PROBLEM TO WORK ON: Only lines holding the word "cyan" are needed; copy each of them from the material.

MATERIAL TO PROCESS:
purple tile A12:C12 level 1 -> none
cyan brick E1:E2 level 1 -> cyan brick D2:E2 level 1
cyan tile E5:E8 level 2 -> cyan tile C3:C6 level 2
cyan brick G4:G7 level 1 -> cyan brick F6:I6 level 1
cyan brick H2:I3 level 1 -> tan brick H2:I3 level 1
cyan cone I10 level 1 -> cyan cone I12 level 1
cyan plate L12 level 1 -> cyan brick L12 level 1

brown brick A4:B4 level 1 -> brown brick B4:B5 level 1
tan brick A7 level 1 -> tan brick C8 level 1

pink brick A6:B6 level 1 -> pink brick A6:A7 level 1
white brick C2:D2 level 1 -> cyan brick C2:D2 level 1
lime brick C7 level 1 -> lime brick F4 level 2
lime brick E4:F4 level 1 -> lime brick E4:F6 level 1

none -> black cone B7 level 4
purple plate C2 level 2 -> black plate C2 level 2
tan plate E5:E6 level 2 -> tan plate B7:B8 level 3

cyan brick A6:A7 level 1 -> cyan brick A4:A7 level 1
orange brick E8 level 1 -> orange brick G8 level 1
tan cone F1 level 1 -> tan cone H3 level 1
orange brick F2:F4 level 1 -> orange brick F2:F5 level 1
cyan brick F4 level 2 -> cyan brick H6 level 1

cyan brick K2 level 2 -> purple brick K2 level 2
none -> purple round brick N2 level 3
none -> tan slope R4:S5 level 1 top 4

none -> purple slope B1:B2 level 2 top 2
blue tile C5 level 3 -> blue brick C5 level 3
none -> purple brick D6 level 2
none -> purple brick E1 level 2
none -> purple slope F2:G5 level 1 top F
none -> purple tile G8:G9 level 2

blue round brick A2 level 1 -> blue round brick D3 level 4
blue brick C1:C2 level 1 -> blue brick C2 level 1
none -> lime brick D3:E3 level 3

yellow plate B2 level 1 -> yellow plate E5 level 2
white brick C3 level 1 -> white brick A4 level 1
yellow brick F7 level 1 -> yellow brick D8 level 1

EXPECTED ANSWER:
cyan brick E1:E2 level 1 -> cyan brick D2:E2 level 1
cyan tile E5:E8 level 2 -> cyan tile C3:C6 level 2
cyan brick G4:G7 level 1 -> cyan brick F6:I6 level 1
cyan brick H2:I3 level 1 -> tan brick H2:I3 level 1
cyan cone I10 level 1 -> cyan cone I12 level 1
cyan plate L12 level 1 -> cyan brick L12 level 1
white brick C2:D2 level 1 -> cyan brick C2:D2 level 1
cyan brick A6:A7 level 1 -> cyan brick A4:A7 level 1
cyan brick F4 level 2 -> cyan brick H6 level 1
cyan brick K2 level 2 -> purple brick K2 level 2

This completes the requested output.